REQUIRED WORK: An exact copy of every record, without the pictures, is what should come back.

RECORDS FOR THIS TASK:
--- START ---

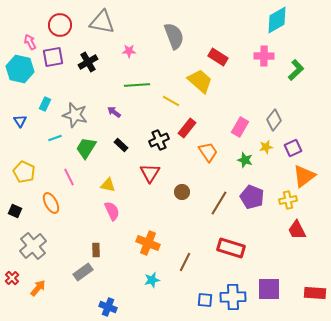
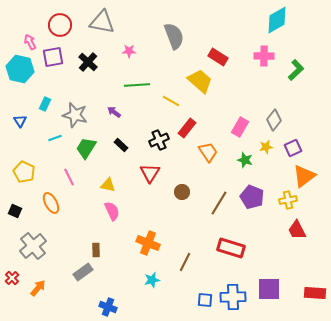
black cross at (88, 62): rotated 18 degrees counterclockwise
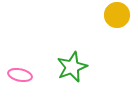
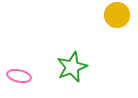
pink ellipse: moved 1 px left, 1 px down
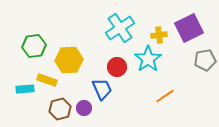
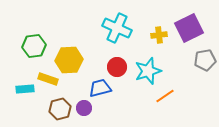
cyan cross: moved 3 px left; rotated 32 degrees counterclockwise
cyan star: moved 12 px down; rotated 16 degrees clockwise
yellow rectangle: moved 1 px right, 1 px up
blue trapezoid: moved 2 px left, 1 px up; rotated 80 degrees counterclockwise
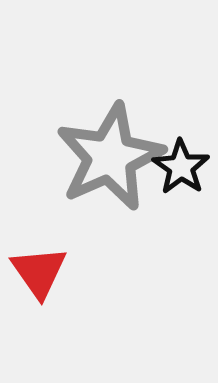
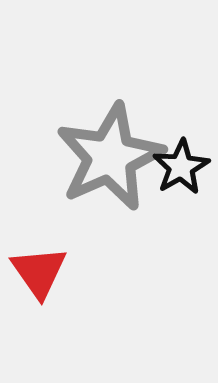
black star: rotated 8 degrees clockwise
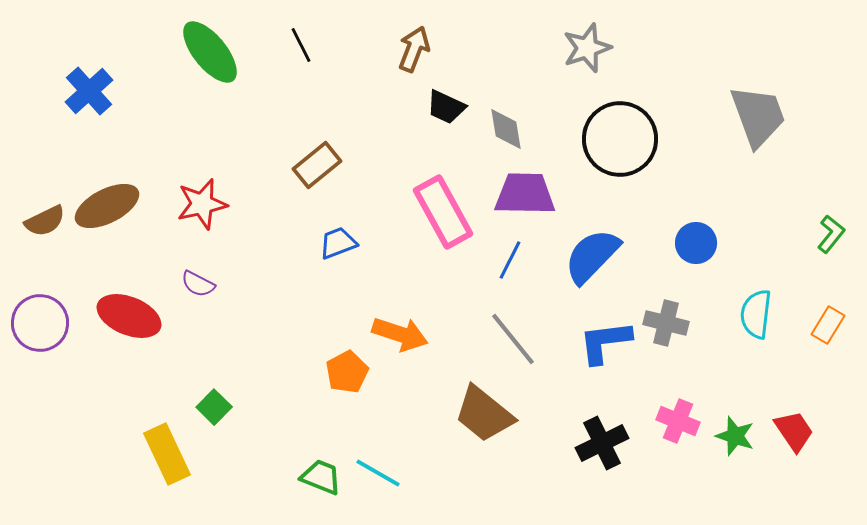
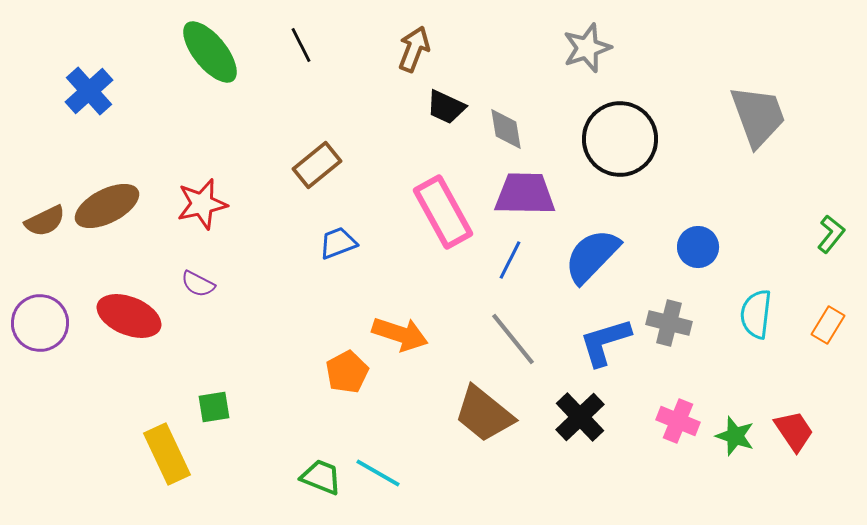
blue circle: moved 2 px right, 4 px down
gray cross: moved 3 px right
blue L-shape: rotated 10 degrees counterclockwise
green square: rotated 36 degrees clockwise
black cross: moved 22 px left, 26 px up; rotated 18 degrees counterclockwise
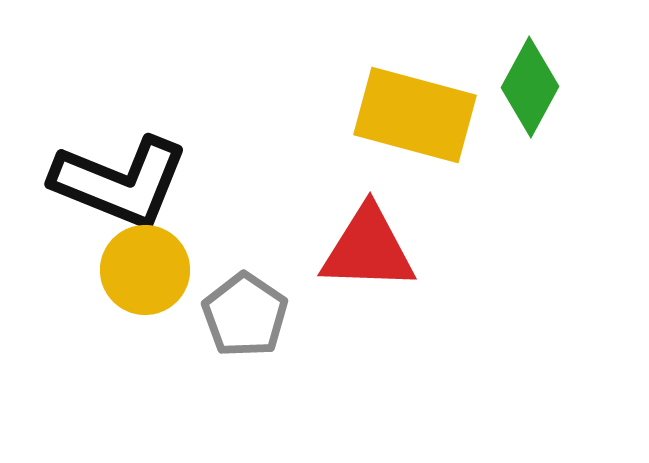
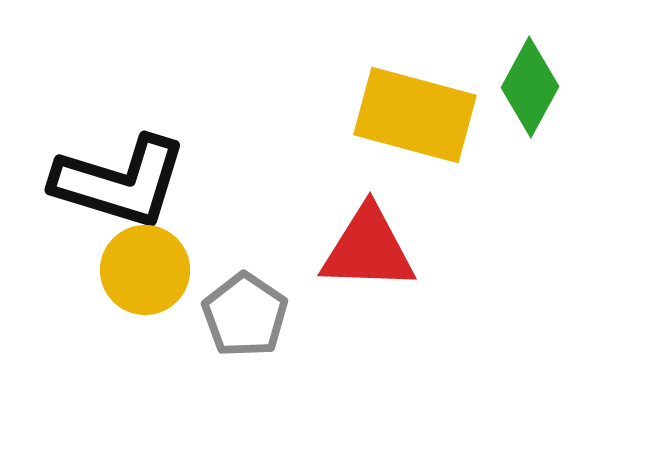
black L-shape: rotated 5 degrees counterclockwise
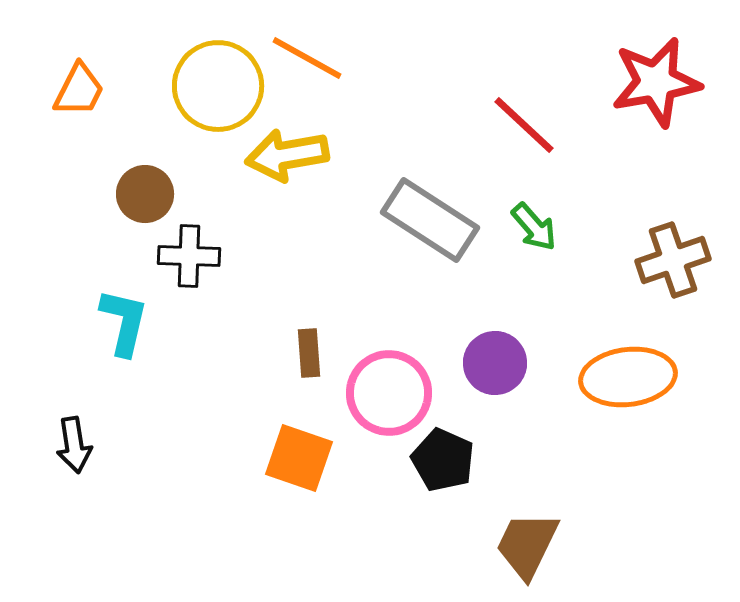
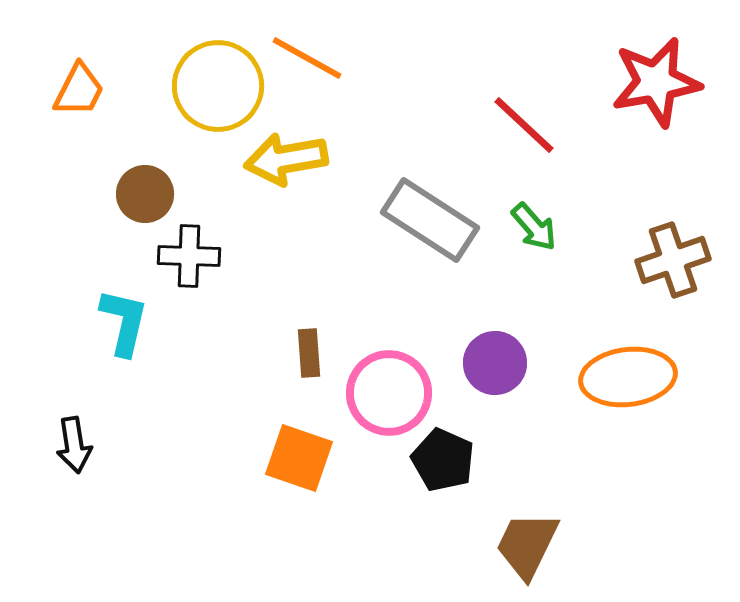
yellow arrow: moved 1 px left, 4 px down
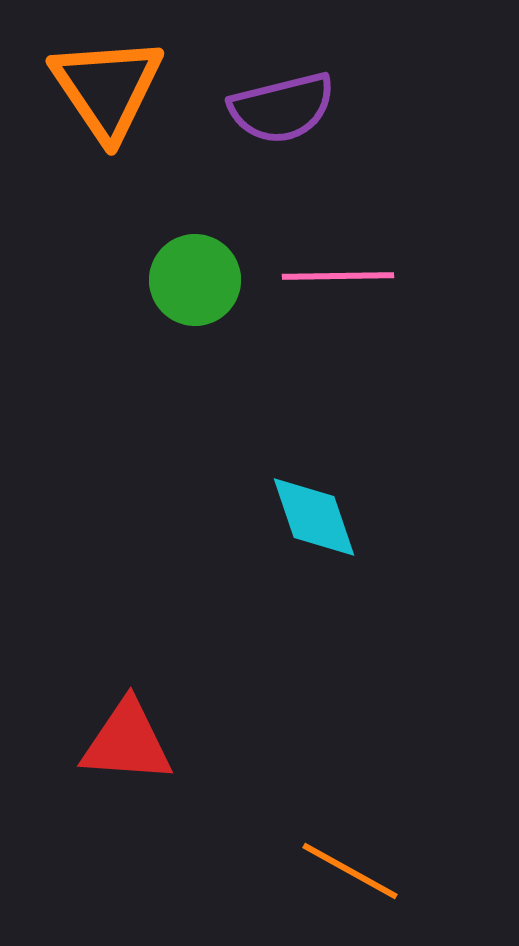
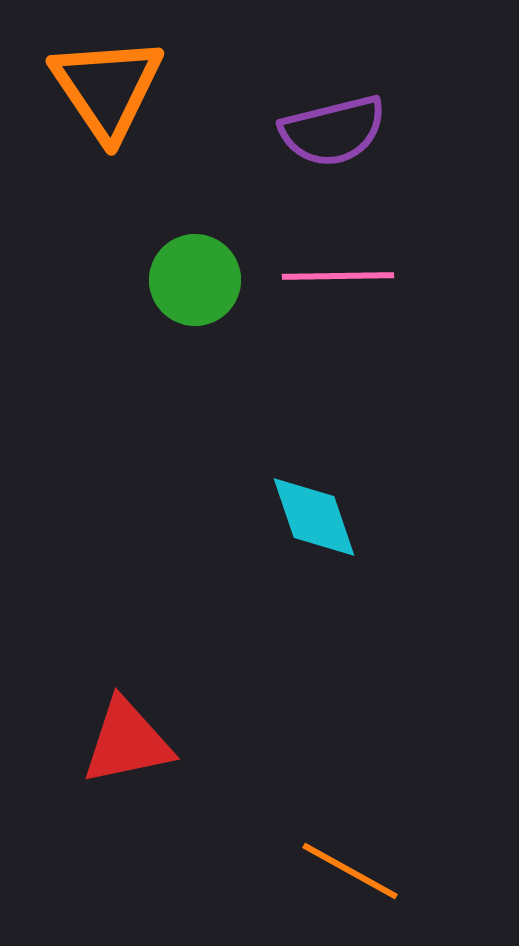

--- END ---

RESPONSE BOX:
black cross at (88, 62): rotated 18 degrees counterclockwise
pink ellipse: moved 1 px left, 1 px down
cyan cross: moved 3 px left; rotated 32 degrees counterclockwise
cyan star: moved 12 px down; rotated 16 degrees clockwise
yellow rectangle: moved 1 px right, 1 px up
blue trapezoid: moved 2 px left, 1 px up; rotated 80 degrees counterclockwise
black star: rotated 8 degrees clockwise
blue circle: moved 2 px right, 4 px down
gray cross: moved 3 px right
blue L-shape: rotated 10 degrees counterclockwise
green square: rotated 36 degrees clockwise
black cross: moved 22 px left, 26 px up; rotated 18 degrees counterclockwise
black L-shape: rotated 5 degrees counterclockwise
yellow arrow: moved 1 px left, 4 px down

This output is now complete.